> ACTIVITY:
Your task is to repeat exactly the lines below between the line holding "(495, 252) = (388, 307): blue" and the line holding "(520, 173) = (393, 155): brown", inclusive, and only those.

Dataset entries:
----------

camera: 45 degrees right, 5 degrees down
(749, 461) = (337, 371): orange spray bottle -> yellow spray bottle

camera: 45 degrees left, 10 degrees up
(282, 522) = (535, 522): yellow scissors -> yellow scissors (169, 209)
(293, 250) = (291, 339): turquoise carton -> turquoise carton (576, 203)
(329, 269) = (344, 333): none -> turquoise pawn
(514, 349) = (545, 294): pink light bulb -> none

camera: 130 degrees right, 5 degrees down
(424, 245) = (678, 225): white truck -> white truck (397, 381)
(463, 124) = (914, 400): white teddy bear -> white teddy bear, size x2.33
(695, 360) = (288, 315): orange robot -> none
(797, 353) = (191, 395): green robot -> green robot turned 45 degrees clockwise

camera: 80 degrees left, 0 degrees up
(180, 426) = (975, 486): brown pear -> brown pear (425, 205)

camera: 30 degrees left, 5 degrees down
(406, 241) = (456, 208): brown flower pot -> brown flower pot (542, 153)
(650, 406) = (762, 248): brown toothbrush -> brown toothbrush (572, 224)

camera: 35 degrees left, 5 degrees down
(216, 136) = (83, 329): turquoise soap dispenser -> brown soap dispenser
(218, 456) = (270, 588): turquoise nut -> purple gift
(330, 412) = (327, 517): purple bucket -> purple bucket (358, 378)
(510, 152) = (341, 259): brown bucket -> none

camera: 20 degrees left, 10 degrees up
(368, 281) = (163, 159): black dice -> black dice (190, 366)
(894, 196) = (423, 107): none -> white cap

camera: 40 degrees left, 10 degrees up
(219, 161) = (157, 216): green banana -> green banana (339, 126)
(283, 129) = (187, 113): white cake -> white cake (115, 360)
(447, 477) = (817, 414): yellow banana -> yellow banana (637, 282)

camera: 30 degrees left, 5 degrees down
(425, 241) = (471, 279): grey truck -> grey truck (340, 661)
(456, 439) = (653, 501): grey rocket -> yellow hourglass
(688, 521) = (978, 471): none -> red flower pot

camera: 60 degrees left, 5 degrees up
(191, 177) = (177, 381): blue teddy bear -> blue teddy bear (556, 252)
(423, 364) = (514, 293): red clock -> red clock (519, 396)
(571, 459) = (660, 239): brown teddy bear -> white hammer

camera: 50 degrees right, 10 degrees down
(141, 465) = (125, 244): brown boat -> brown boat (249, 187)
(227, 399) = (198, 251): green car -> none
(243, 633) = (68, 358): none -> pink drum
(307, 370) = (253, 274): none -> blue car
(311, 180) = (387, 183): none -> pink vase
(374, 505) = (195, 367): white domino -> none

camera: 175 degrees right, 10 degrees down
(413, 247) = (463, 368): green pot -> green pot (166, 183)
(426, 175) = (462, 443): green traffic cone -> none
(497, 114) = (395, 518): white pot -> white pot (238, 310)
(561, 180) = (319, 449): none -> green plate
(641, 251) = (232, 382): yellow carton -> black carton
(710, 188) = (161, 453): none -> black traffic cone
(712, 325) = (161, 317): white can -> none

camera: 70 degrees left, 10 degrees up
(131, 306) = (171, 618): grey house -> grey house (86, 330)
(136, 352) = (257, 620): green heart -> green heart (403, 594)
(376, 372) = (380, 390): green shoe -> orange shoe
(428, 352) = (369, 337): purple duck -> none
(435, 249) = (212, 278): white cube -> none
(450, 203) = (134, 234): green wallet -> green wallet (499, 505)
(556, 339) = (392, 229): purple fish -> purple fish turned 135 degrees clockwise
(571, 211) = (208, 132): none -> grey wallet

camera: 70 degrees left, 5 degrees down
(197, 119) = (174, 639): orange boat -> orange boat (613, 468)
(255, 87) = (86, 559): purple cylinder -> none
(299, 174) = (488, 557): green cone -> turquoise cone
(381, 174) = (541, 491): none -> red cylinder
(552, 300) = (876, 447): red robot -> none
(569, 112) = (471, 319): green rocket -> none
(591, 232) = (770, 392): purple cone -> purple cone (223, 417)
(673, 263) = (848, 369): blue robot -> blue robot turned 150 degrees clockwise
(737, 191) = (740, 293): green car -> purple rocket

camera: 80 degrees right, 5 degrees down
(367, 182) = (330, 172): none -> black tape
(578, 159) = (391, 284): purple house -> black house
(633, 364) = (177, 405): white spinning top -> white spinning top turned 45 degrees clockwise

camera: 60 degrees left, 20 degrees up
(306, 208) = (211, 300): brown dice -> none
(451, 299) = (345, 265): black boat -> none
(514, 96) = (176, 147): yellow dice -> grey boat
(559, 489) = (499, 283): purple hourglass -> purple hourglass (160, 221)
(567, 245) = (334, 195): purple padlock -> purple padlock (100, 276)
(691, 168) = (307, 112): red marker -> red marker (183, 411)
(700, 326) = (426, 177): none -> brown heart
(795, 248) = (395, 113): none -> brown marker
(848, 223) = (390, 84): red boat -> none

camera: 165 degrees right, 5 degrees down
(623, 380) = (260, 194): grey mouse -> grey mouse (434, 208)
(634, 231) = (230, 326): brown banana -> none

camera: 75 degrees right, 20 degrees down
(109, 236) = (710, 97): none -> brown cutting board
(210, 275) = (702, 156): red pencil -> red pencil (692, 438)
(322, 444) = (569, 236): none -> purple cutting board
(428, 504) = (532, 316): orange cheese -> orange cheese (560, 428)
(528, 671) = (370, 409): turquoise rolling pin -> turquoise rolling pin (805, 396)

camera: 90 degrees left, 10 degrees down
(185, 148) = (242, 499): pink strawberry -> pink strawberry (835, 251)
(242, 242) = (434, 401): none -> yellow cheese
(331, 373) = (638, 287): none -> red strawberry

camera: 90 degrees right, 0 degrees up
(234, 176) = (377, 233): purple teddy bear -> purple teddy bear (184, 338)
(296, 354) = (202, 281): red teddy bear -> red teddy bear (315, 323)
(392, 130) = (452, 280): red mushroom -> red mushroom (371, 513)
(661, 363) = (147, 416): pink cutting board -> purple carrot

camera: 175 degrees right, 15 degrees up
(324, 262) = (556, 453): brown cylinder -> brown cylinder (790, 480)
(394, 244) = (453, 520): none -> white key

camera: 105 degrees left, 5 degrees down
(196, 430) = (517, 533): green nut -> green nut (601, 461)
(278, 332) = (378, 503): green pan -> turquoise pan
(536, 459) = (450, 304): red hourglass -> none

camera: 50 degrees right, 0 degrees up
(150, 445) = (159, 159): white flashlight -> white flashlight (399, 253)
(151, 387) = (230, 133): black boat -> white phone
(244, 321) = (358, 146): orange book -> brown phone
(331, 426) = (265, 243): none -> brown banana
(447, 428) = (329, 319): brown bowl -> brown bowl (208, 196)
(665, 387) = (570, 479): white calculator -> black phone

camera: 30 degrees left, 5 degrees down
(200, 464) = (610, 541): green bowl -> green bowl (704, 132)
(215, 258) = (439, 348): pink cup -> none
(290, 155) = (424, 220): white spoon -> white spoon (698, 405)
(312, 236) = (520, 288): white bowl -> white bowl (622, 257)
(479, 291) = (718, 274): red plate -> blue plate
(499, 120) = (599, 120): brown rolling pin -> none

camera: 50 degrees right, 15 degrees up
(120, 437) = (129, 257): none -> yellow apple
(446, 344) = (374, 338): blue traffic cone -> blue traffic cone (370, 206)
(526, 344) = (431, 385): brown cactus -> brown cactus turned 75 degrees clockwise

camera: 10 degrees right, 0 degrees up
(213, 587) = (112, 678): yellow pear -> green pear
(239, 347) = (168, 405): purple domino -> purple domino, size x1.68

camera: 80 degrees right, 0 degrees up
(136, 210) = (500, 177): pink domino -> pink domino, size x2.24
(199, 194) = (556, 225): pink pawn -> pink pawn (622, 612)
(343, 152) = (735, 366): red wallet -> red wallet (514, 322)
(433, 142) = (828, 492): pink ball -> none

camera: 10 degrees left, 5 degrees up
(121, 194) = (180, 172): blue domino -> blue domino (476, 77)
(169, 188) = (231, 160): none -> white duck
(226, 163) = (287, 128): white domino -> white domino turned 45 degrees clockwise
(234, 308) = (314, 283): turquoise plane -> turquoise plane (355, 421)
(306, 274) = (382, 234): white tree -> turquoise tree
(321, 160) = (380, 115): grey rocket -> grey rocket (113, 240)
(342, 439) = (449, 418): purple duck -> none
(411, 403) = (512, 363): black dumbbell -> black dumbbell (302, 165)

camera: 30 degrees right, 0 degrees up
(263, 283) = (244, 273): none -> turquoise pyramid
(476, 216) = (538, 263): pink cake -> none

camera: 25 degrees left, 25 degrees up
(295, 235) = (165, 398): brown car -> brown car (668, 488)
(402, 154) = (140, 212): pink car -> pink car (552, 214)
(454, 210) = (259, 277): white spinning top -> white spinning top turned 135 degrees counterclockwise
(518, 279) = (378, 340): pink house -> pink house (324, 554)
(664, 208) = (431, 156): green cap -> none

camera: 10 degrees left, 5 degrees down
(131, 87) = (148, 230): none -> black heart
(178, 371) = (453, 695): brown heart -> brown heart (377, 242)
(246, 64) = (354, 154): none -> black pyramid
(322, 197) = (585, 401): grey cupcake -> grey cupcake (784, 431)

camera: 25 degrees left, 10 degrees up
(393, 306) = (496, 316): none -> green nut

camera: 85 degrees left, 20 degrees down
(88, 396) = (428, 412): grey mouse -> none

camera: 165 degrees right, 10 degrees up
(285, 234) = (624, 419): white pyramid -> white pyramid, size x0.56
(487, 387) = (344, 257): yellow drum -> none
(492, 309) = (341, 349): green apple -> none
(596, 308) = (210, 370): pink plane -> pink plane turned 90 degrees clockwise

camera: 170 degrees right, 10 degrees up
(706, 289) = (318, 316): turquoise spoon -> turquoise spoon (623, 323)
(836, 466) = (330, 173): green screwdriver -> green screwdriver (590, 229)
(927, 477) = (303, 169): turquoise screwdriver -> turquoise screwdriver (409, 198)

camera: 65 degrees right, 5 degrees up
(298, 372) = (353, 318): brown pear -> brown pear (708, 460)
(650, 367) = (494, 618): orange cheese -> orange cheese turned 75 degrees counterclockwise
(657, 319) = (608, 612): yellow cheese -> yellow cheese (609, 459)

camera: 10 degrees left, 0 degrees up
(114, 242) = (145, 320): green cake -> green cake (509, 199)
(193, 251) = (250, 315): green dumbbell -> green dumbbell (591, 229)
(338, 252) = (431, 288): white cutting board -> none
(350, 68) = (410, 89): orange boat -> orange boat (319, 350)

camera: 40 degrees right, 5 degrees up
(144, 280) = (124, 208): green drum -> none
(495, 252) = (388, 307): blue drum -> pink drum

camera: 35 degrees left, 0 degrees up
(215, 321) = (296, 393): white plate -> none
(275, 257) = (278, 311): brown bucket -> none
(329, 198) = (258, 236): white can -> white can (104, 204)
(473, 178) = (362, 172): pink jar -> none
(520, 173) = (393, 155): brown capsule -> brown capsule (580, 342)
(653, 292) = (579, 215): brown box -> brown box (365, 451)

----------

> RESPONSE:
(495, 252) = (388, 307): blue drum -> pink drum

camera: 35 degrees left, 0 degrees up
(215, 321) = (296, 393): white plate -> none
(275, 257) = (278, 311): brown bucket -> none
(329, 198) = (258, 236): white can -> white can (104, 204)
(473, 178) = (362, 172): pink jar -> none
(520, 173) = (393, 155): brown capsule -> brown capsule (580, 342)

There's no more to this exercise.